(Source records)
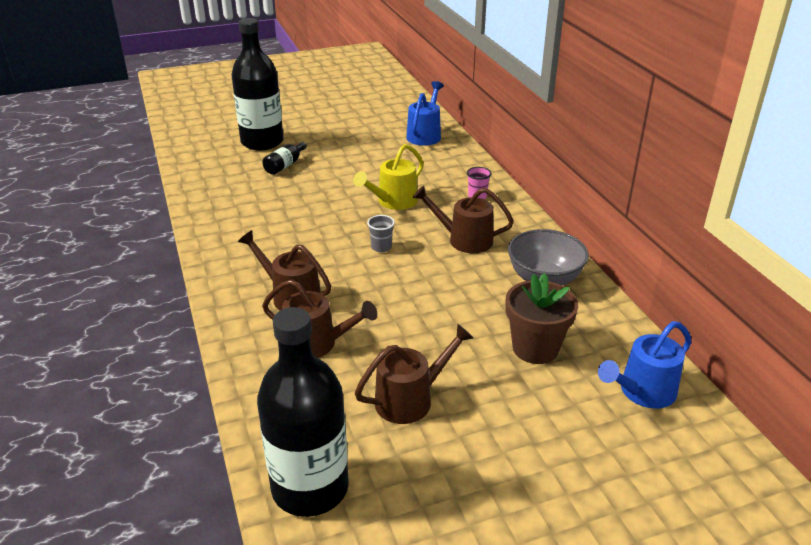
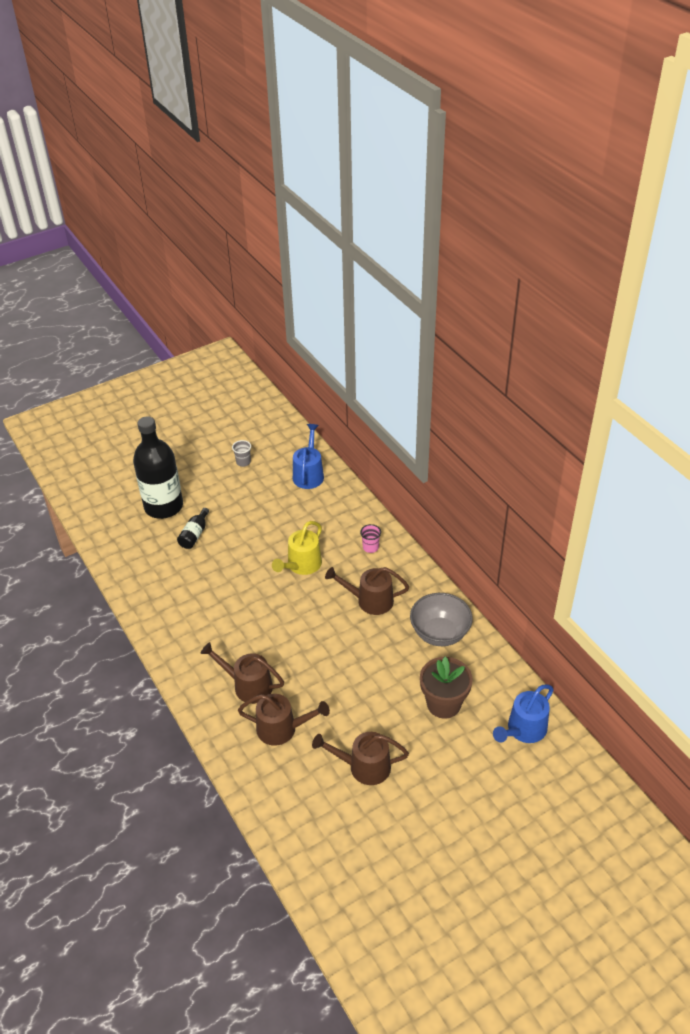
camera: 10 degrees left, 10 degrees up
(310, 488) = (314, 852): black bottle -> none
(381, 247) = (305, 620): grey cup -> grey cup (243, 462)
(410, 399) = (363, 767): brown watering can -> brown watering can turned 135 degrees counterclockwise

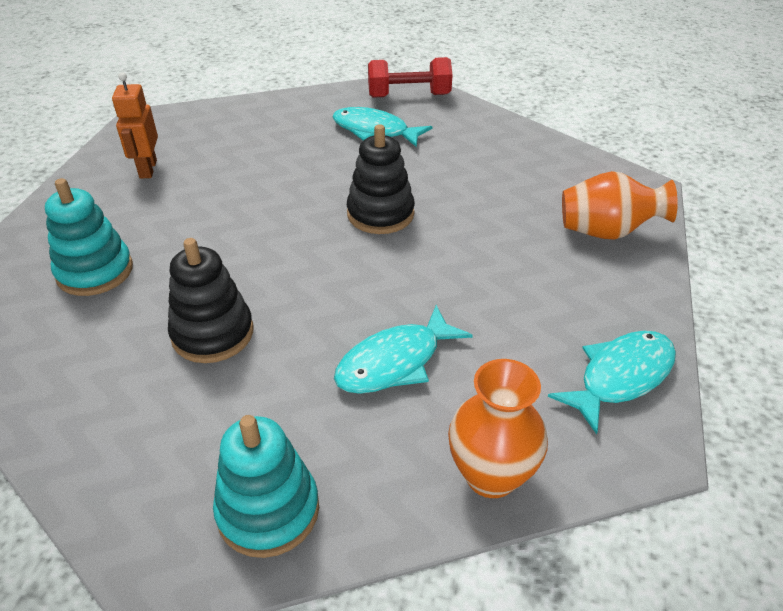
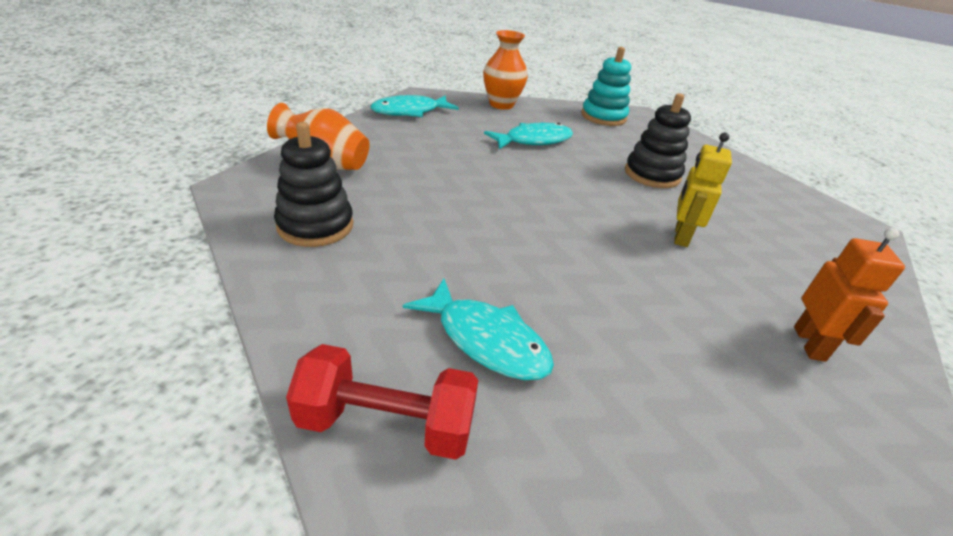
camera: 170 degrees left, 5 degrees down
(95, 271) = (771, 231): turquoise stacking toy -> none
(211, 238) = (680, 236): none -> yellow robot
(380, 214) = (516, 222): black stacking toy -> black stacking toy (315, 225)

**What the task requires:**
Should the entries hold any pictures, please omit those and print the remaining text exactly.

**Written response:**
camera: 10 degrees left, 10 degrees up
(310, 488) = (314, 852): black bottle -> none
(381, 247) = (305, 620): grey cup -> grey cup (243, 462)
(410, 399) = (363, 767): brown watering can -> brown watering can turned 135 degrees counterclockwise

camera: 170 degrees left, 5 degrees down
(95, 271) = (771, 231): turquoise stacking toy -> none
(211, 238) = (680, 236): none -> yellow robot
(380, 214) = (516, 222): black stacking toy -> black stacking toy (315, 225)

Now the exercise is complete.